══ AVAILABLE DATA ══

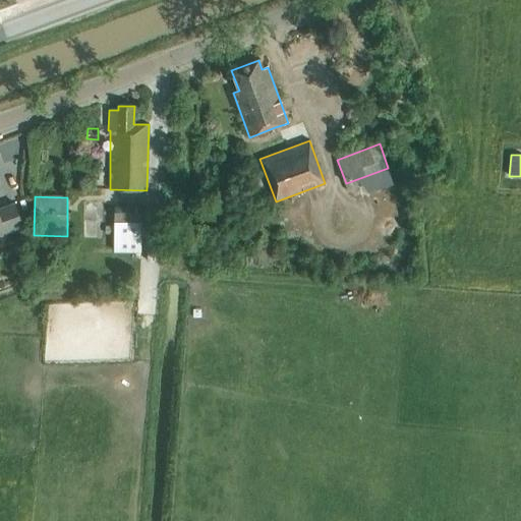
[(0,208),(0,233),(22,225),(14,204),(0,208)]
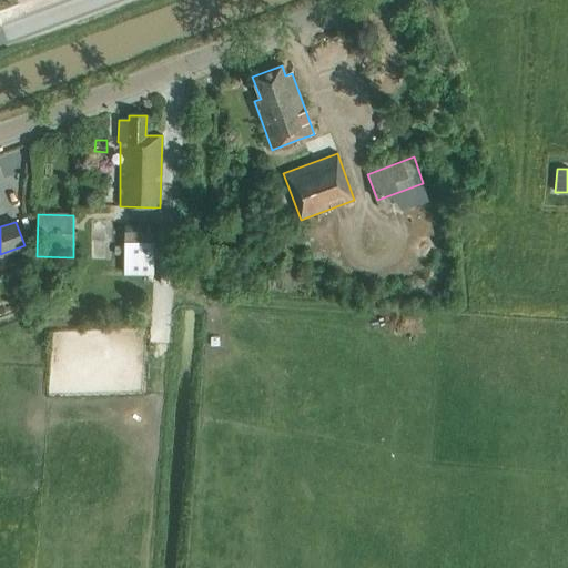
[(124,225),(124,242),(124,255),(124,269),(153,269),(154,225),(124,225)]
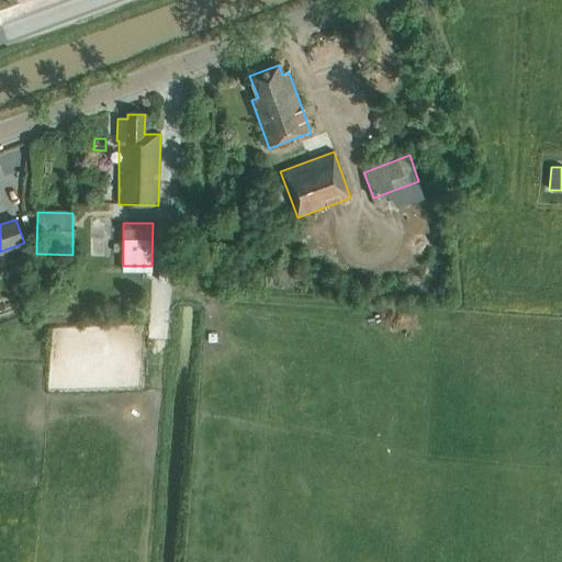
[(113,243),(113,253),(123,253),(123,244),(113,243)]
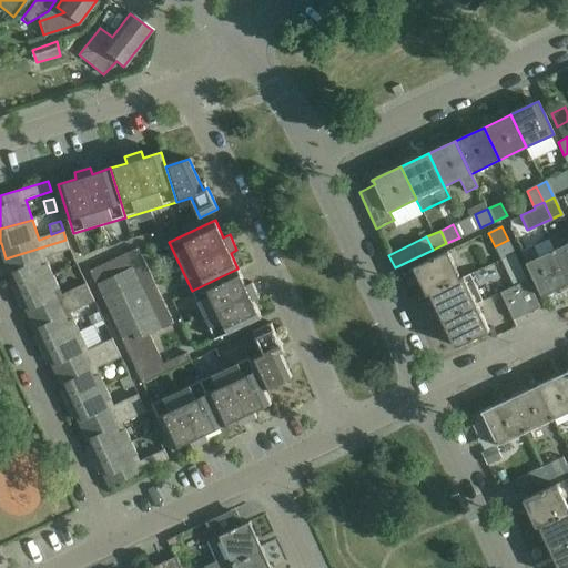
[(11,280),(17,293),(53,276),(44,257),(69,250),(66,240),(6,259),(10,272),(13,279),(11,280)]
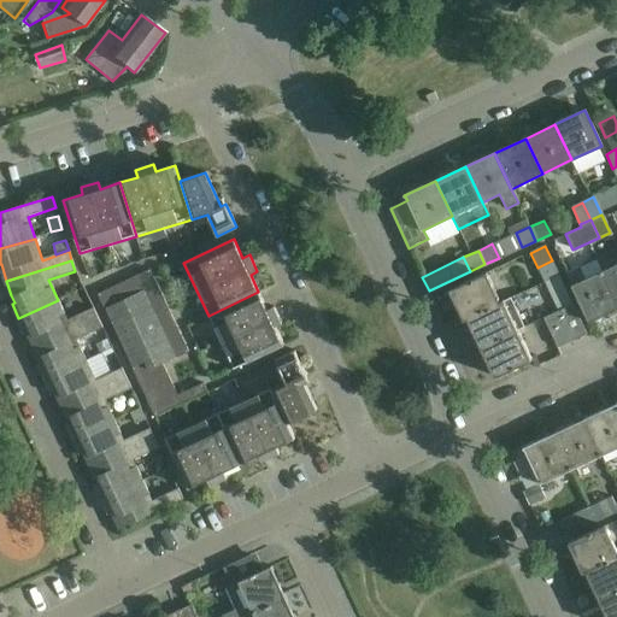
[(558,275),(552,260),(538,268),(544,282),(558,275)]
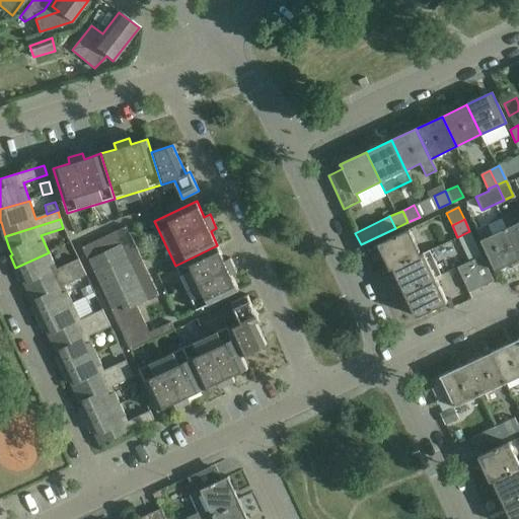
[(518,221),(506,228),(518,254),(518,221)]
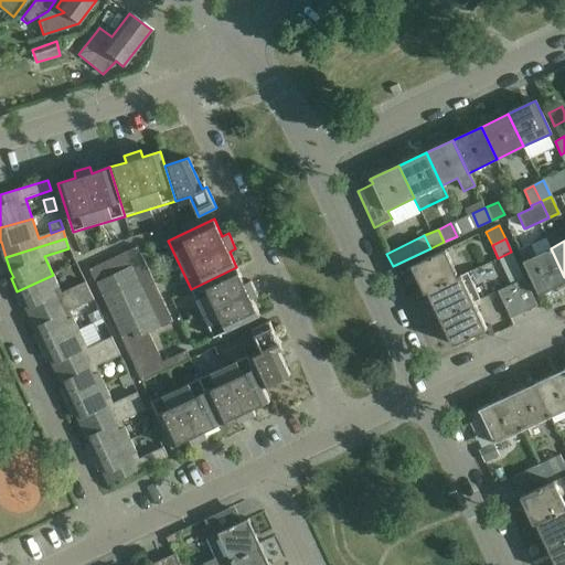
[(530,245),(518,251),(539,295),(564,281),(564,277),(551,248),(535,255),(530,245)]
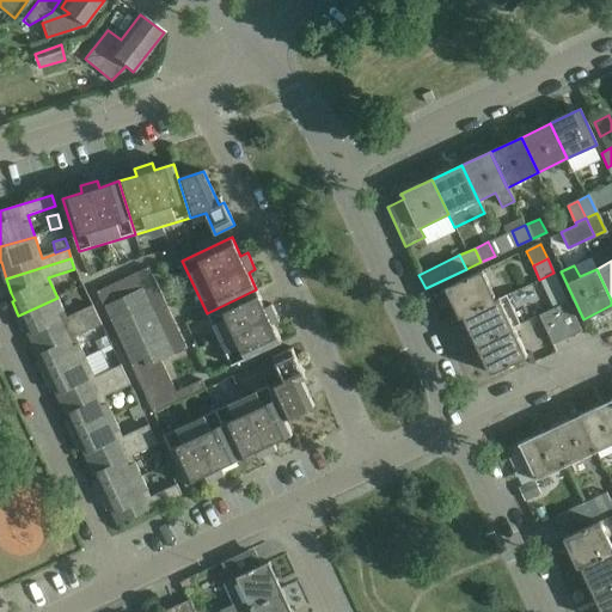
[(187,349),(148,268),(97,292),(153,414),(206,389),(201,380),(176,392),(160,361),(172,355),(173,356),(187,349)]
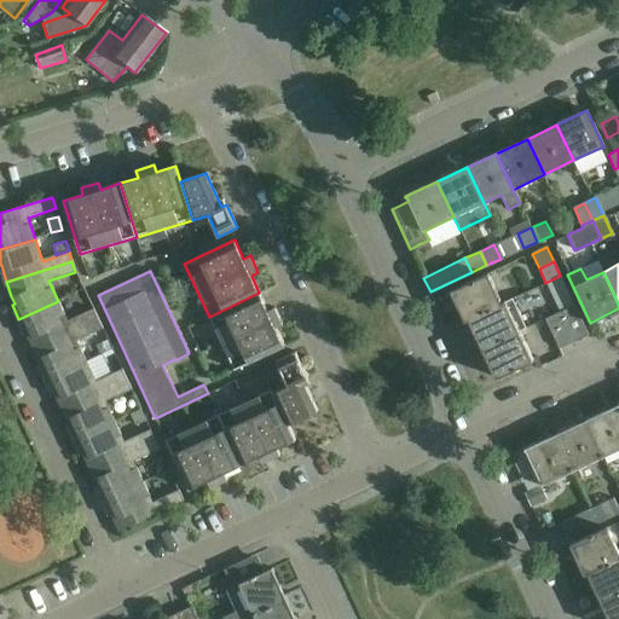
[(451,290),(466,320),(505,302),(504,301),(501,302),(487,273),(451,290)]
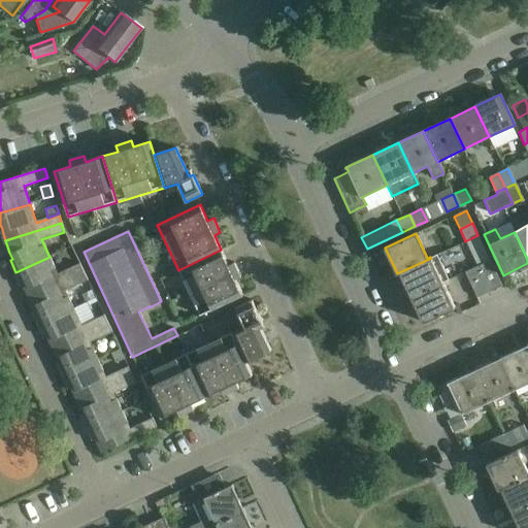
[(221,250),(178,270),(200,316),(242,295),(235,279),(240,276),(234,263),(228,265),(221,250)]
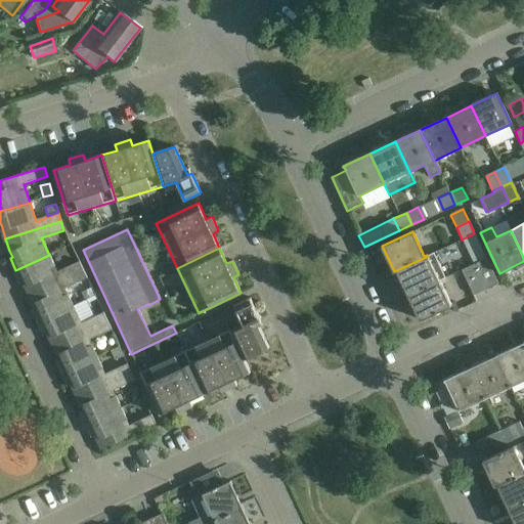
[(428,256),(394,271),(394,272),(397,271),(408,296),(439,281),(445,278),(434,253),(428,256)]
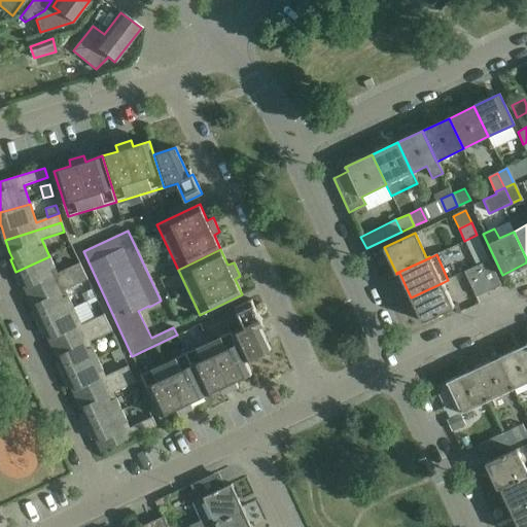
[(24,283),(30,296),(83,271),(79,264),(58,273),(49,256),(15,272),(21,284),(24,283)]
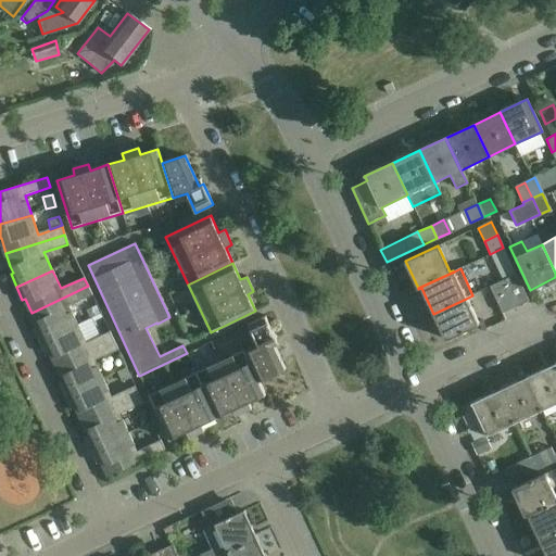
[(528,301),(516,275),(490,287),(502,314),(528,301)]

═══

### WHAT TO DO
Could every line above be set down exactly, with the pictures omitted?

### RESPONSE
[(0,208),(0,233),(22,225),(14,204),(0,208)]
[(124,225),(124,242),(124,255),(124,269),(153,269),(154,225),(124,225)]
[(113,243),(113,253),(123,253),(123,244),(113,243)]
[(11,280),(17,293),(53,276),(44,257),(69,250),(66,240),(6,259),(10,272),(13,279),(11,280)]
[(558,275),(552,260),(538,268),(544,282),(558,275)]
[(518,221),(506,228),(518,254),(518,221)]
[(530,245),(518,251),(539,295),(564,281),(564,277),(551,248),(535,255),(530,245)]
[(187,349),(148,268),(97,292),(153,414),(206,389),(201,380),(176,392),(160,361),(172,355),(173,356),(187,349)]
[(451,290),(466,320),(505,302),(504,301),(501,302),(487,273),(451,290)]
[(221,250),(178,270),(200,316),(242,295),(235,279),(240,276),(234,263),(228,265),(221,250)]
[(428,256),(394,271),(394,272),(397,271),(408,296),(439,281),(445,278),(434,253),(428,256)]
[(24,283),(30,296),(83,271),(79,264),(58,273),(49,256),(15,272),(21,284),(24,283)]
[(528,301),(516,275),(490,287),(502,314),(528,301)]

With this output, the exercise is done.